## REQUIREMENTS
Gather every line below that contains the string "time", copying each in full.

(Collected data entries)
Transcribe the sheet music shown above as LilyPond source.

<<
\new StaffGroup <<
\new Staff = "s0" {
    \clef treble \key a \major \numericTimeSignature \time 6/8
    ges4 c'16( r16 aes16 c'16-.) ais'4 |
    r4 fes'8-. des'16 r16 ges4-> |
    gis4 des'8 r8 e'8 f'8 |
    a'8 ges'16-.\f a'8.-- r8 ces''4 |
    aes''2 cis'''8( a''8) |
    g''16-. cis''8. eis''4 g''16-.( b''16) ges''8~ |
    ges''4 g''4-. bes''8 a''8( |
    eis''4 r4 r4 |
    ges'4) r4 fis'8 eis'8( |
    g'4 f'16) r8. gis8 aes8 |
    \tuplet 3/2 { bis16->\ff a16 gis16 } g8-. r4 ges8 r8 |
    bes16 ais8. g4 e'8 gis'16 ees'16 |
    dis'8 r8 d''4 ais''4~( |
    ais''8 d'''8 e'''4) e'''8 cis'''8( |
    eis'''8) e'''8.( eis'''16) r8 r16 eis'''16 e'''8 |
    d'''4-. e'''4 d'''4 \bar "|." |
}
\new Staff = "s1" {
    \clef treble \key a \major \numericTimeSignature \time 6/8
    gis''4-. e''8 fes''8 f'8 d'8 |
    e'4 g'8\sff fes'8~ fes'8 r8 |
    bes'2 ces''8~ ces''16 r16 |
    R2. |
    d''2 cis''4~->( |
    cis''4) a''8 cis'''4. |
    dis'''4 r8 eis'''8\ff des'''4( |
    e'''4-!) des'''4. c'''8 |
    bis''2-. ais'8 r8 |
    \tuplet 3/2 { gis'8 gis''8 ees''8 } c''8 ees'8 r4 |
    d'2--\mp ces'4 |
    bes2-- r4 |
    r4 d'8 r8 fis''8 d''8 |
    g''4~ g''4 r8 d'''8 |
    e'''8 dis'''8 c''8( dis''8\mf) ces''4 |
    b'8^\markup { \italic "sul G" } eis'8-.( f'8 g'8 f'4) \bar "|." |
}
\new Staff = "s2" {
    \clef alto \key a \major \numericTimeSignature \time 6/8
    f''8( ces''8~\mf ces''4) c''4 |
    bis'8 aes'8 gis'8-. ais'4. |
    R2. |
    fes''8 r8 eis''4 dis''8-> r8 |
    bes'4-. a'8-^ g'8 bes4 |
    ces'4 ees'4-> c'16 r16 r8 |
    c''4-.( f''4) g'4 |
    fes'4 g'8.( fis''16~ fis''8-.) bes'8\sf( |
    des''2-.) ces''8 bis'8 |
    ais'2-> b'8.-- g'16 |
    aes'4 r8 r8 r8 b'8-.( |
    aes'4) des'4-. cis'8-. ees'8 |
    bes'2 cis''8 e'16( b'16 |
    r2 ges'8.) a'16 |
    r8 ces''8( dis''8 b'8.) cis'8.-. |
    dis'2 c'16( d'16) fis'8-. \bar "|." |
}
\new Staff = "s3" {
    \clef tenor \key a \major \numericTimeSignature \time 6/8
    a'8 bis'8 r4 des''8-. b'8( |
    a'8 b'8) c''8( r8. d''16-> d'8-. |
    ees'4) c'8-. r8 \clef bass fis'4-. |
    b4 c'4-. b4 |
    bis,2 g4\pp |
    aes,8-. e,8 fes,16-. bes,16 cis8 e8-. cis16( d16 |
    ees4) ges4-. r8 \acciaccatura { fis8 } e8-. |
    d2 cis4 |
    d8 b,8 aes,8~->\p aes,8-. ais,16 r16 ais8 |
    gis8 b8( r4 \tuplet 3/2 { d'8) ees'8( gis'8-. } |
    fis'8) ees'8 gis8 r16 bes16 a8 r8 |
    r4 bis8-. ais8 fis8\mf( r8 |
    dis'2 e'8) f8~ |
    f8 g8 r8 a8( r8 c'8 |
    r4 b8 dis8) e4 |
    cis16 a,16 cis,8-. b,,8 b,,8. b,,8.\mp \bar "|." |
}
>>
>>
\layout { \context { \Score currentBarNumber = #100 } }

## SOLUTION BELOW
    \clef treble \key a \major \numericTimeSignature \time 6/8
    \clef treble \key a \major \numericTimeSignature \time 6/8
    \clef alto \key a \major \numericTimeSignature \time 6/8
    \clef tenor \key a \major \numericTimeSignature \time 6/8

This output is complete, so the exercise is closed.